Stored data
((
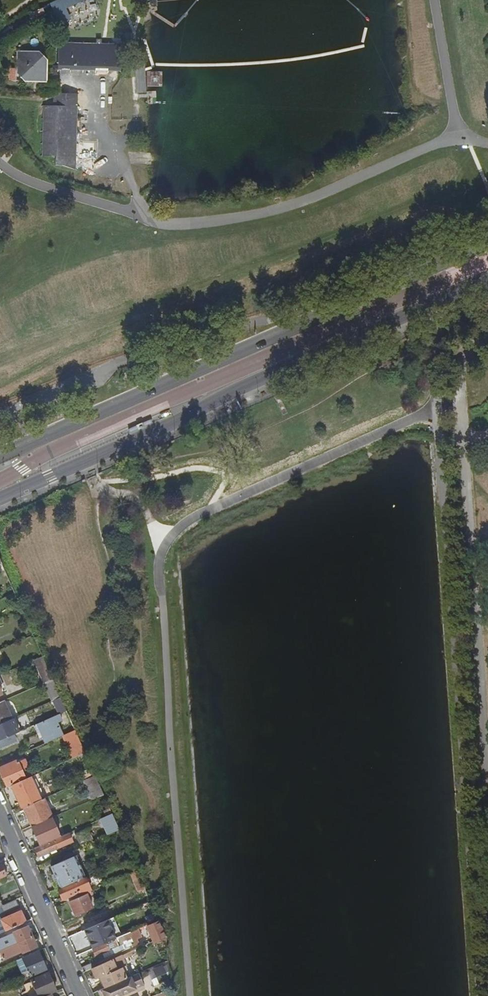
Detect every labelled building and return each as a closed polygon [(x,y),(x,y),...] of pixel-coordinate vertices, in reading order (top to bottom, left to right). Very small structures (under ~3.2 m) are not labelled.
[(43,7),(53,28),(70,20),(67,8),(85,0),(58,0),(43,7)] [(58,41),(58,69),(77,70),(120,71),(121,43),(104,43),(58,41)] [(16,72),(28,82),(49,82),(49,59),(42,52),(17,52),(16,72)] [(146,92),(146,66),(136,66),(136,92),(146,92)] [(76,166),(78,94),(60,94),(54,93),(54,99),(54,105),(43,105),(42,156),(56,156),(55,165),(76,166)] [(152,423),(151,420),(128,429),(130,433),(152,423)] [(34,659),(44,682),(52,678),(49,672),(42,655),(34,659)] [(44,682),(52,700),(60,696),(59,694),(56,687),(52,678),(44,682)] [(52,700),(58,714),(67,711),(60,696),(52,700)] [(11,718),(3,700),(0,701),(0,723),(11,718)] [(34,725),(39,738),(44,736),(47,742),(62,736),(54,716),(34,725)] [(14,734),(18,732),(12,718),(11,718),(0,723),(0,740),(14,734)] [(63,735),(73,758),(85,752),(75,730),(63,735)] [(17,741),(14,734),(0,740),(0,748),(17,741)] [(7,787),(12,785),(25,779),(21,770),(27,767),(25,762),(18,764),(18,762),(0,770),(0,771),(7,787)] [(83,781),(89,793),(101,788),(95,776),(83,781)] [(12,785),(22,808),(23,808),(40,800),(30,777),(25,779),(12,785)] [(89,793),(92,800),(104,795),(101,788),(89,793)] [(40,800),(23,808),(32,827),(51,818),(52,818),(43,799),(40,800)] [(106,824),(104,826),(105,828),(107,827),(110,834),(119,830),(112,814),(103,818),(106,824)] [(32,827),(40,846),(60,837),(51,818),(32,827)] [(75,834),(79,845),(92,840),(87,829),(75,834)] [(60,837),(40,846),(35,848),(38,857),(49,852),(51,854),(58,851),(57,848),(72,842),(68,833),(60,837)] [(51,867),(61,888),(85,878),(75,856),(51,867)] [(131,874),(139,892),(141,891),(145,889),(137,871),(131,874)] [(85,878),(61,888),(58,890),(62,899),(67,897),(68,901),(89,892),(91,891),(85,878)] [(68,901),(74,915),(92,907),(87,896),(90,895),(89,892),(68,901)] [(0,906),(4,913),(19,907),(16,900),(4,905),(1,906),(0,906)] [(1,920),(3,926),(0,927),(3,932),(26,922),(21,911),(1,920)] [(78,924),(82,931),(84,930),(95,925),(92,918),(78,924)] [(84,930),(92,949),(110,941),(101,922),(95,925),(84,930)] [(147,926),(153,941),(154,943),(164,938),(157,922),(147,926)] [(0,940),(0,950),(32,936),(28,927),(14,932),(15,933),(0,940)] [(129,933),(132,940),(139,936),(137,930),(129,933)] [(0,950),(0,951),(2,957),(3,959),(23,950),(23,951),(36,946),(32,936),(0,950)] [(110,941),(92,949),(95,956),(119,946),(116,939),(110,941)] [(16,960),(23,975),(29,972),(30,975),(46,969),(46,967),(48,966),(45,961),(43,961),(38,951),(16,960)] [(91,969),(96,979),(101,977),(125,965),(121,956),(94,968),(91,969)] [(92,963),(84,967),(86,971),(91,969),(94,968),(93,965),(92,963)] [(154,981),(171,977),(167,963),(150,967),(154,981)] [(101,977),(105,988),(130,976),(125,965),(101,977)] [(28,995),(45,995),(48,994),(56,991),(47,973),(23,984),(28,995)] [(105,988),(102,989),(105,995),(116,995),(142,984),(137,973),(130,976),(105,988)] [(116,995),(126,995),(144,988),(142,984),(116,995)]
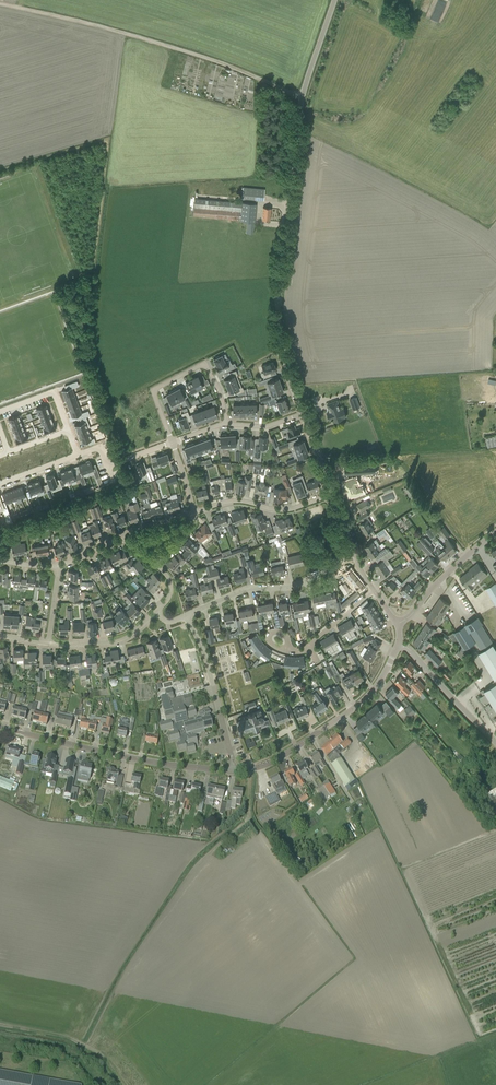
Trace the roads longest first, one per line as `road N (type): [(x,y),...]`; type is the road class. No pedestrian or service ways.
road 1 (unclassified): [(303,414),(283,353),(279,276),(303,96),(337,0)]
road 2 (tertiary): [(0,727),(166,765),(235,771)]
road 3 (tertiary): [(235,771),(268,765),(360,704),(398,643)]
road 4 (track): [(495,299),(302,233)]
road 5 (residential): [(185,617),(246,589),(291,588),(354,555)]
road 6 (residential): [(172,442),(155,390),(198,366),(219,390),(227,423)]
road 7 (residential): [(235,771),(203,648),(185,617)]
road 8 (residential): [(194,513),(237,501),(291,509),(332,494)]
road 9 (unclassified): [(495,741),(398,643)]
road 10 (tertiary): [(398,624),(495,532)]

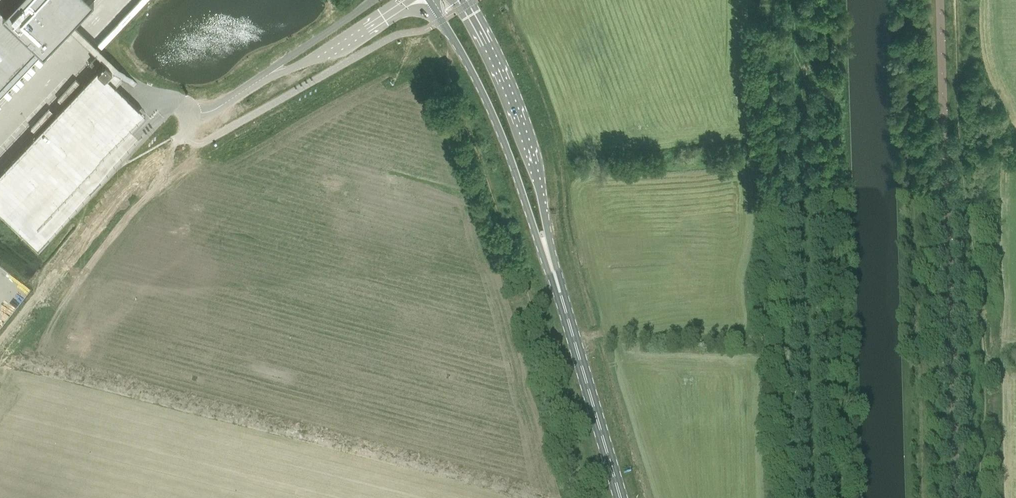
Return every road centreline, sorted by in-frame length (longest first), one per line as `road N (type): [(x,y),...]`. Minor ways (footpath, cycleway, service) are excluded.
road 1 (track): [(958,0),(959,104),(981,346),(978,497)]
road 2 (secondary): [(431,0),(504,136),(548,257)]
road 3 (secondary): [(548,257),(534,160),(464,0)]
road 4 (secondary): [(620,497),(548,257)]
road 5 (unclassified): [(259,79),(327,54),(416,0)]
road 6 (unclassified): [(378,0),(259,79)]

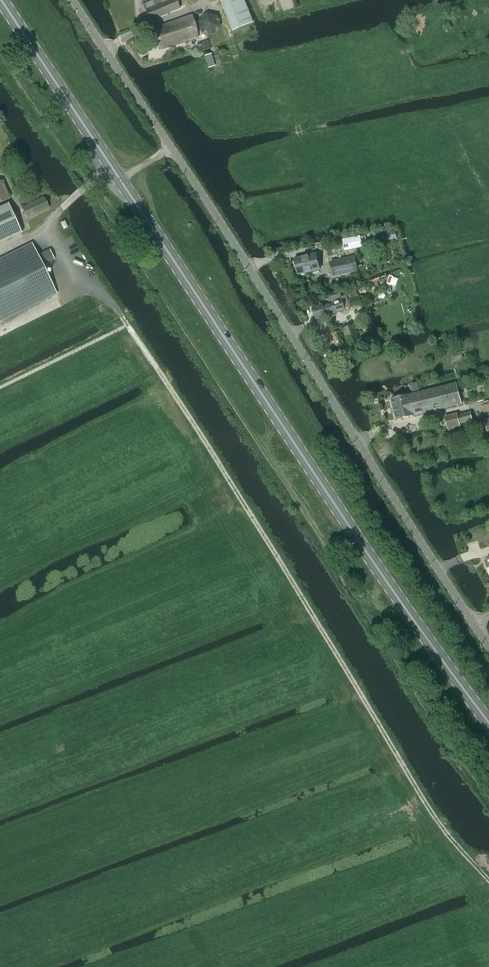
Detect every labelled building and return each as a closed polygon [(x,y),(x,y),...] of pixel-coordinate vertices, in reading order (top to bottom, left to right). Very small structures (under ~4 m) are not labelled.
[(143,5),(150,21),(181,9),(177,0),(155,0),(143,5)] [(220,1),(232,31),(252,23),(242,0),(224,0),(220,1)] [(206,13),(198,22),(201,33),(212,36),(220,28),(217,16),(206,13)] [(192,16),(153,30),(159,50),(198,38),(192,16)] [(0,181),(0,204),(10,199),(2,180),(0,181)] [(44,198),(22,208),(27,219),(49,208),(44,198)] [(0,208),(0,244),(22,234),(19,226),(17,223),(9,204),(0,208)] [(361,237),(343,241),(345,250),(363,246),(361,237)] [(0,259),(0,322),(56,294),(42,265),(54,259),(49,250),(38,256),(31,243),(0,259)] [(316,254),(294,258),(298,275),(320,270),(317,259),(316,254)] [(354,258),(331,263),(333,275),(357,270),(354,258)] [(362,305),(356,290),(349,292),(351,299),(350,300),(353,308),(362,305)] [(342,300),(340,295),(328,299),(329,304),(313,310),(316,321),(324,318),(350,309),(347,297),(342,299),(342,300)] [(358,342),(353,325),(342,329),(347,345),(358,342)] [(342,332),(332,335),(336,347),(346,343),(342,332)] [(454,354),(455,361),(469,359),(467,351),(454,354)] [(391,399),(396,420),(461,404),(456,384),(409,395),(391,399)] [(462,434),(461,430),(456,431),(455,427),(460,426),(460,424),(473,421),(471,412),(458,415),(458,414),(445,417),(450,437),(462,434)]
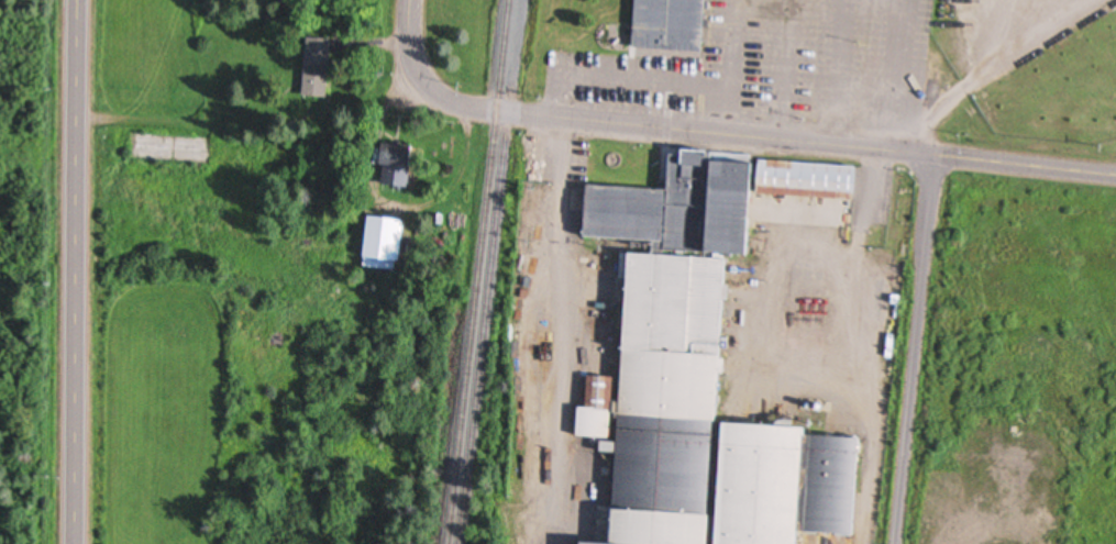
))
Transcribe the records above exactly, leaving out every picture.

**Your response:**
Detect every labelled building and return each as a closed polygon [(x,y),(x,y),...] of pixel-coordinate vertices, in reading order (top to bottom, left to right). Very small structures (under ~3.2 m) are not labelled.
[(43,7),(53,28),(70,20),(67,8),(85,0),(58,0),(43,7)] [(58,41),(58,69),(77,70),(120,71),(121,43),(104,43),(58,41)] [(16,72),(28,82),(49,82),(49,59),(42,52),(17,52),(16,72)] [(146,92),(146,66),(136,66),(136,92),(146,92)] [(76,166),(78,94),(60,94),(54,93),(54,99),(54,105),(43,105),(42,156),(56,156),(55,165),(76,166)] [(152,423),(151,420),(128,429),(130,433),(152,423)] [(34,659),(44,682),(52,678),(49,672),(42,655),(34,659)] [(44,682),(52,700),(60,696),(59,694),(56,687),(52,678),(44,682)] [(52,700),(58,714),(67,711),(60,696),(52,700)] [(11,718),(3,700),(0,701),(0,723),(11,718)] [(34,725),(39,738),(44,736),(47,742),(62,736),(54,716),(34,725)] [(14,734),(18,732),(12,718),(11,718),(0,723),(0,740),(14,734)] [(63,735),(73,758),(85,752),(75,730),(63,735)] [(17,741),(14,734),(0,740),(0,748),(17,741)] [(7,787),(12,785),(25,779),(21,770),(27,767),(25,762),(18,764),(18,762),(0,770),(0,771),(7,787)] [(83,781),(89,793),(101,788),(95,776),(83,781)] [(12,785),(22,808),(23,808),(40,800),(30,777),(25,779),(12,785)] [(89,793),(92,800),(104,795),(101,788),(89,793)] [(40,800),(23,808),(32,827),(51,818),(52,818),(43,799),(40,800)] [(106,824),(104,826),(105,828),(107,827),(110,834),(119,830),(112,814),(103,818),(106,824)] [(32,827),(40,846),(60,837),(51,818),(32,827)] [(75,834),(79,845),(92,840),(87,829),(75,834)] [(60,837),(40,846),(35,848),(38,857),(49,852),(51,854),(58,851),(57,848),(72,842),(68,833),(60,837)] [(51,867),(61,888),(85,878),(75,856),(51,867)] [(131,874),(139,892),(141,891),(145,889),(137,871),(131,874)] [(85,878),(61,888),(58,890),(62,899),(67,897),(68,901),(89,892),(91,891),(85,878)] [(68,901),(74,915),(92,907),(87,896),(90,895),(89,892),(68,901)] [(0,906),(4,913),(19,907),(16,900),(4,905),(1,906),(0,906)] [(1,920),(3,926),(0,927),(3,932),(26,922),(21,911),(1,920)] [(78,924),(82,931),(84,930),(95,925),(92,918),(78,924)] [(84,930),(92,949),(110,941),(101,922),(95,925),(84,930)] [(147,926),(153,941),(154,943),(164,938),(157,922),(147,926)] [(0,940),(0,950),(32,936),(28,927),(14,932),(15,933),(0,940)] [(129,933),(132,940),(139,936),(137,930),(129,933)] [(0,950),(0,951),(2,957),(3,959),(23,950),(23,951),(36,946),(32,936),(0,950)] [(110,941),(92,949),(95,956),(119,946),(116,939),(110,941)] [(16,960),(23,975),(29,972),(30,975),(46,969),(46,967),(48,966),(45,961),(43,961),(38,951),(16,960)] [(91,969),(96,979),(101,977),(125,965),(121,956),(94,968),(91,969)] [(92,963),(84,967),(86,971),(91,969),(94,968),(93,965),(92,963)] [(154,981),(171,977),(167,963),(150,967),(154,981)] [(101,977),(105,988),(130,976),(125,965),(101,977)] [(28,995),(45,995),(48,994),(56,991),(47,973),(23,984),(28,995)] [(105,988),(102,989),(105,995),(116,995),(142,984),(137,973),(130,976),(105,988)] [(116,995),(126,995),(144,988),(142,984),(116,995)]
Trace the roads longest first, one per line as `road N (type): [(x,y),...]`; type is the road class. No pedestrian or service ways.
road 1 (unclassified): [(303,414),(283,353),(279,276),(303,96),(337,0)]
road 2 (tertiary): [(0,727),(166,765),(235,771)]
road 3 (tertiary): [(235,771),(268,765),(360,704),(398,643)]
road 4 (track): [(495,299),(302,233)]
road 5 (residential): [(185,617),(246,589),(291,588),(354,555)]
road 6 (residential): [(172,442),(155,390),(198,366),(219,390),(227,423)]
road 7 (residential): [(235,771),(203,648),(185,617)]
road 8 (residential): [(194,513),(237,501),(291,509),(332,494)]
road 9 (unclassified): [(495,741),(398,643)]
road 10 (tertiary): [(398,624),(495,532)]

Return every road centreline, sorted by in-frame length (longest first), one per line as `road N (type): [(x,y),...]`. Minor ways (footpath, cycleway, service) are excluded.
road 1 (track): [(958,0),(959,104),(981,346),(978,497)]
road 2 (secondary): [(431,0),(504,136),(548,257)]
road 3 (secondary): [(548,257),(534,160),(464,0)]
road 4 (secondary): [(620,497),(548,257)]
road 5 (unclassified): [(259,79),(327,54),(416,0)]
road 6 (unclassified): [(378,0),(259,79)]

Detect every labelled building and return each as a closed polygon [(x,y),(x,y),...] of pixel-coordinate vertices, in reading order (top to bottom, left to right). Very small structures (under ~4 m) are not labelled.
[(143,5),(150,21),(181,9),(177,0),(155,0),(143,5)] [(220,1),(232,31),(252,23),(242,0),(224,0),(220,1)] [(206,13),(198,22),(201,33),(212,36),(220,28),(217,16),(206,13)] [(192,16),(153,30),(159,50),(198,38),(192,16)] [(0,181),(0,204),(10,199),(2,180),(0,181)] [(44,198),(22,208),(27,219),(49,208),(44,198)] [(0,208),(0,244),(22,234),(19,226),(17,223),(9,204),(0,208)] [(361,237),(343,241),(345,250),(363,246),(361,237)] [(0,259),(0,322),(56,294),(42,265),(54,259),(49,250),(38,256),(31,243),(0,259)] [(316,254),(294,258),(298,275),(320,270),(317,259),(316,254)] [(354,258),(331,263),(333,275),(357,270),(354,258)] [(362,305),(356,290),(349,292),(351,299),(350,300),(353,308),(362,305)] [(342,300),(340,295),(328,299),(329,304),(313,310),(316,321),(324,318),(350,309),(347,297),(342,299),(342,300)] [(358,342),(353,325),(342,329),(347,345),(358,342)] [(342,332),(332,335),(336,347),(346,343),(342,332)] [(454,354),(455,361),(469,359),(467,351),(454,354)] [(391,399),(396,420),(461,404),(456,384),(409,395),(391,399)] [(462,434),(461,430),(456,431),(455,427),(460,426),(460,424),(473,421),(471,412),(458,415),(458,414),(445,417),(450,437),(462,434)]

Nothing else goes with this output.